• **The problem**: The entries are to be written out word for word, with their images left out.
Data listing: Begin
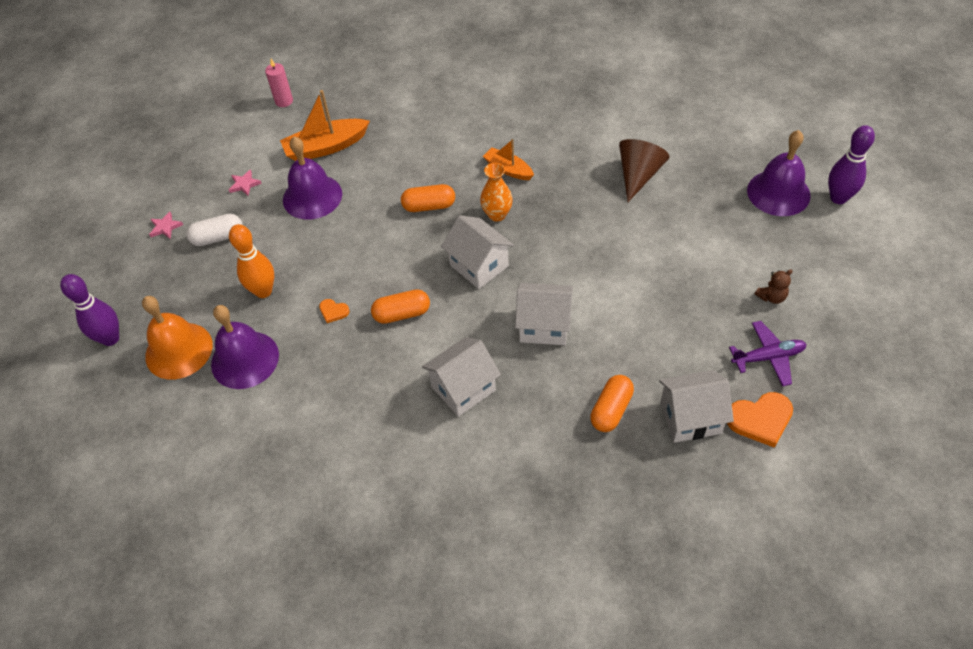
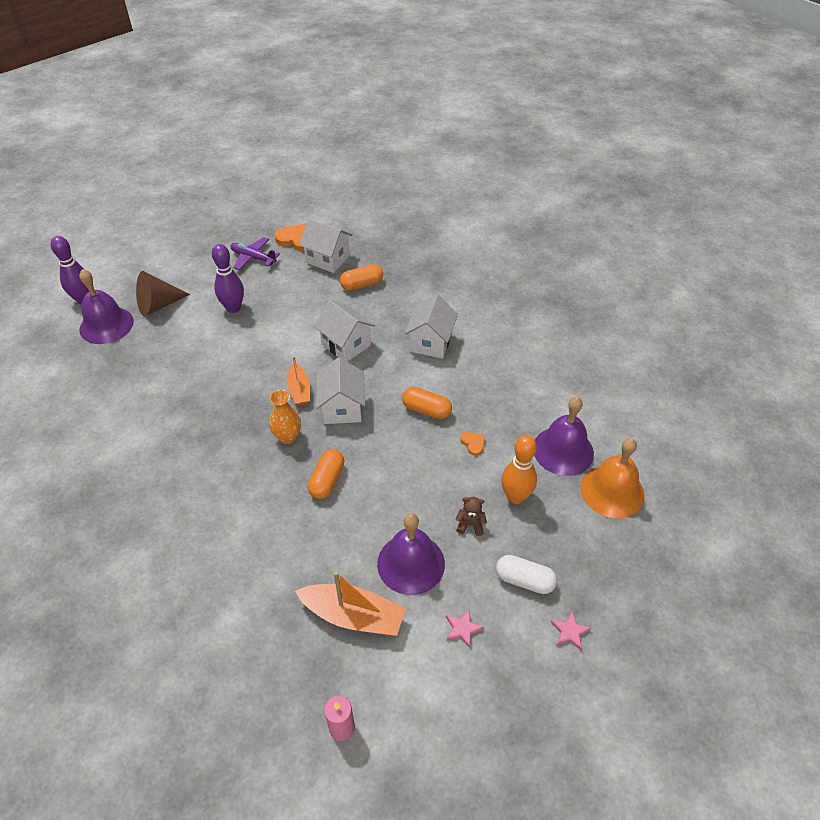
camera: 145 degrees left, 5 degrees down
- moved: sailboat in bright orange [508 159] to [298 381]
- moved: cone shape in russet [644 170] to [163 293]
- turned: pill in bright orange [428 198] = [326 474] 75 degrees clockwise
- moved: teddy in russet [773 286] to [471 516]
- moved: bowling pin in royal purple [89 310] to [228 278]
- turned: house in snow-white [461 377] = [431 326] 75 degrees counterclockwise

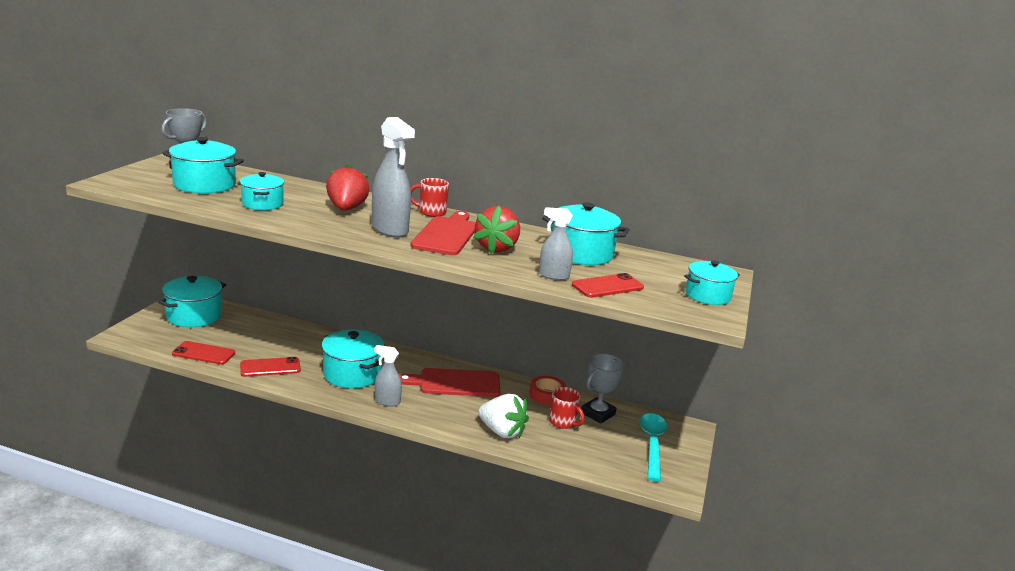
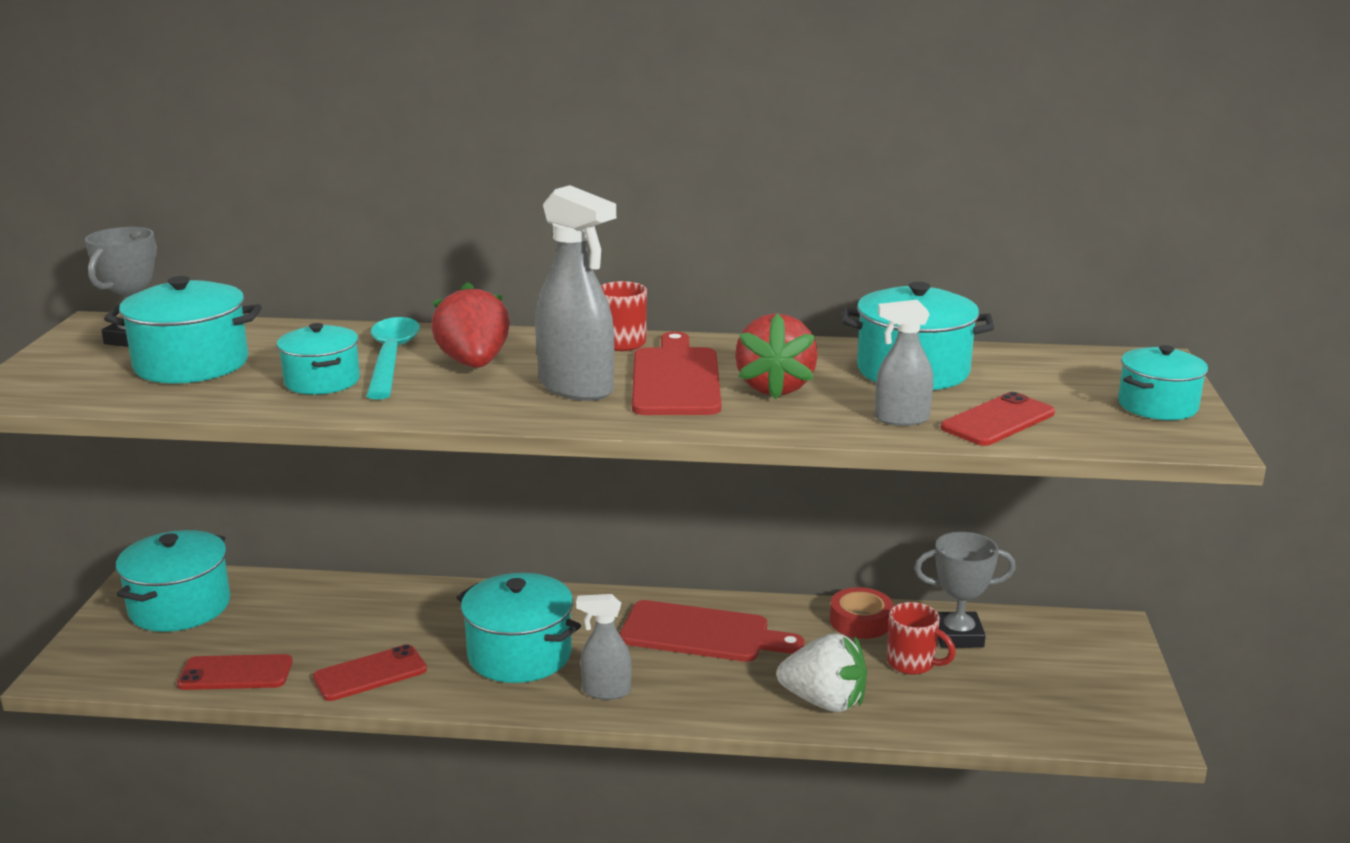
camera: 10 degrees left, 0 degrees up
- turned: trophy in ash-grey [603 388] = [965 590] 60 degrees clockwise
- turned: cutting board in red [449 382] = [712 631] 150 degrees counterclockwise
- moved: tablespoon in teal [653 447] to [393 358]

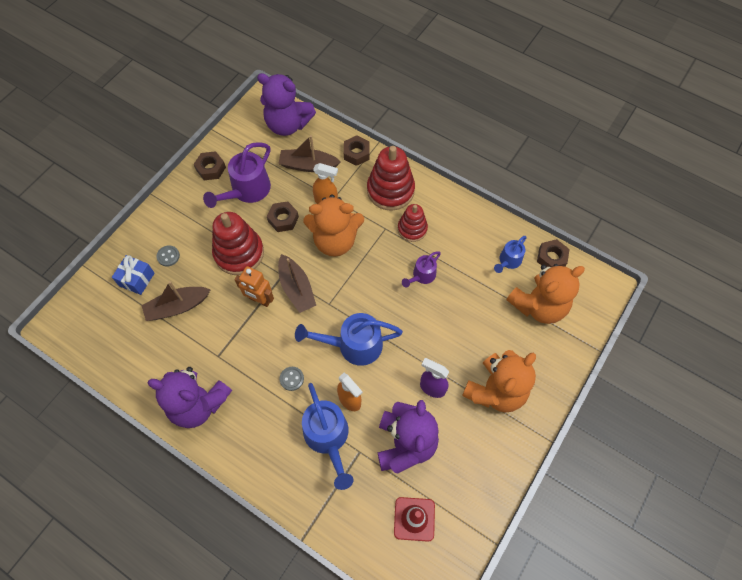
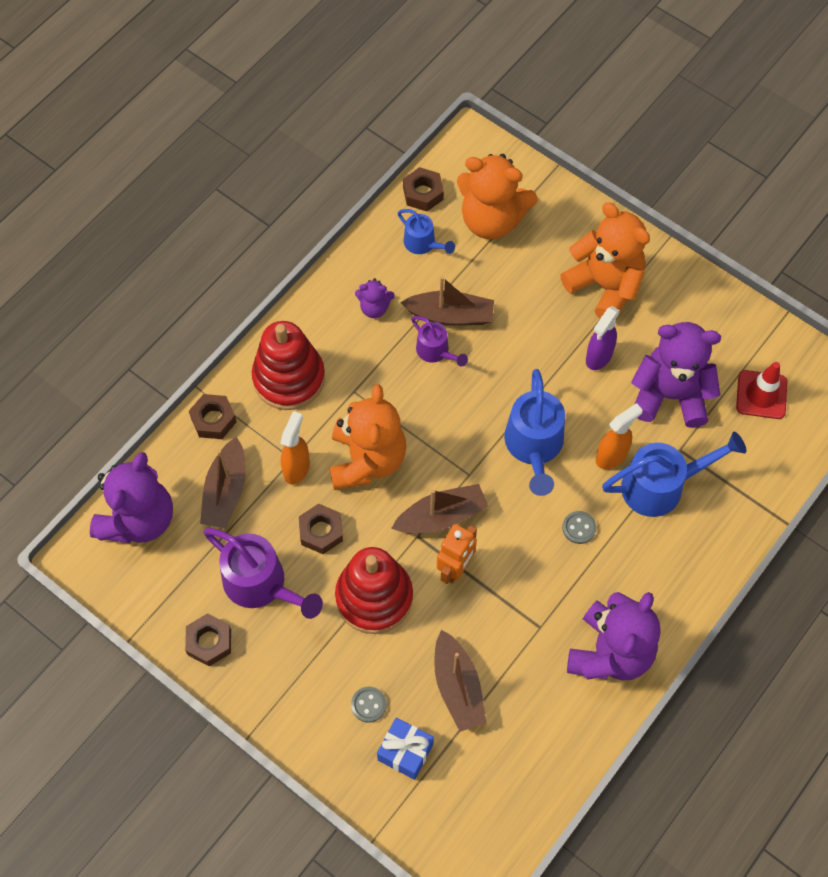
camera: 85 degrees left, 0 degrees up
- removed: stacking toy in red [413 223]
- turned: teddy in bright orange [545 294] = [497 197] 135 degrees clockwise
- added: sailboat in russet [447 300]
- added: teddy in royal purple [375 298]

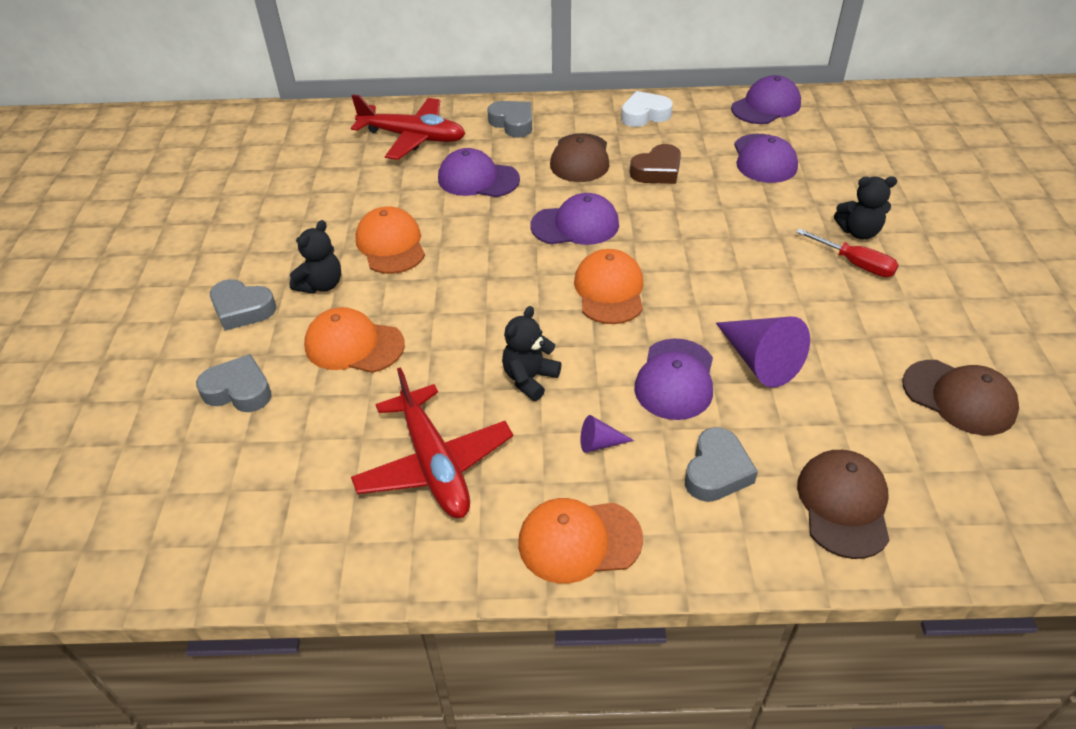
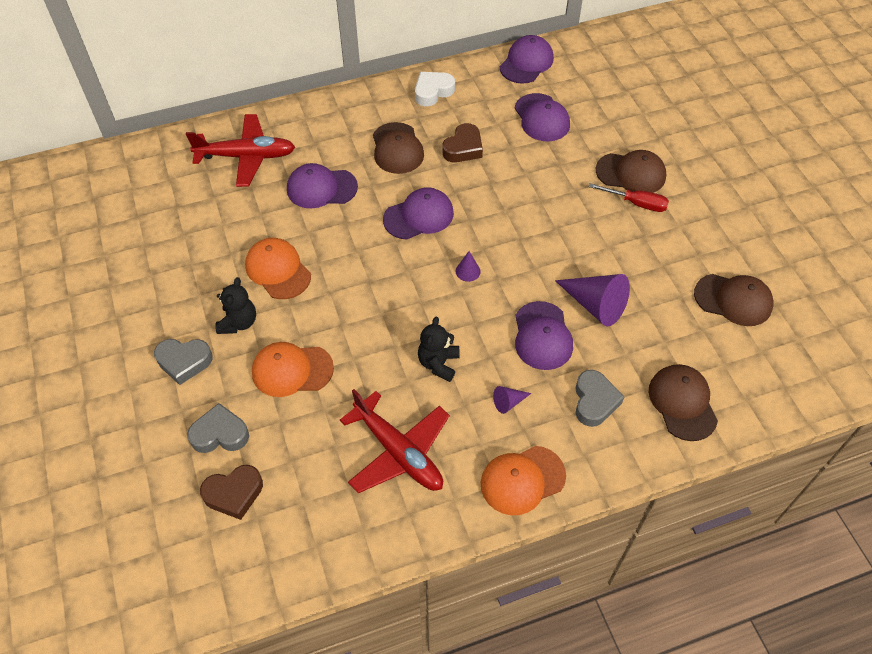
camera: 20 degrees left, 10 degrees up
- removed: love heart in ash-grey [509 119]
- replaced: teddy in ebony [865 207] to baseball cap in russet [631 171]
- replaced: baseball cap in bright orange [608 286] to cone shape in royal purple [468 266]
- added: love heart in russet [231 492]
Data listing: End
• **Result of the exercise**:
camera: 145 degrees left, 5 degrees down
- moved: sailboat in bright orange [508 159] to [298 381]
- moved: cone shape in russet [644 170] to [163 293]
- turned: pill in bright orange [428 198] = [326 474] 75 degrees clockwise
- moved: teddy in russet [773 286] to [471 516]
- moved: bowling pin in royal purple [89 310] to [228 278]
- turned: house in snow-white [461 377] = [431 326] 75 degrees counterclockwise

camera: 10 degrees left, 0 degrees up
- turned: trophy in ash-grey [603 388] = [965 590] 60 degrees clockwise
- turned: cutting board in red [449 382] = [712 631] 150 degrees counterclockwise
- moved: tablespoon in teal [653 447] to [393 358]

camera: 85 degrees left, 0 degrees up
- removed: stacking toy in red [413 223]
- turned: teddy in bright orange [545 294] = [497 197] 135 degrees clockwise
- added: sailboat in russet [447 300]
- added: teddy in royal purple [375 298]

camera: 20 degrees left, 10 degrees up
- removed: love heart in ash-grey [509 119]
- replaced: teddy in ebony [865 207] to baseball cap in russet [631 171]
- replaced: baseball cap in bright orange [608 286] to cone shape in royal purple [468 266]
- added: love heart in russet [231 492]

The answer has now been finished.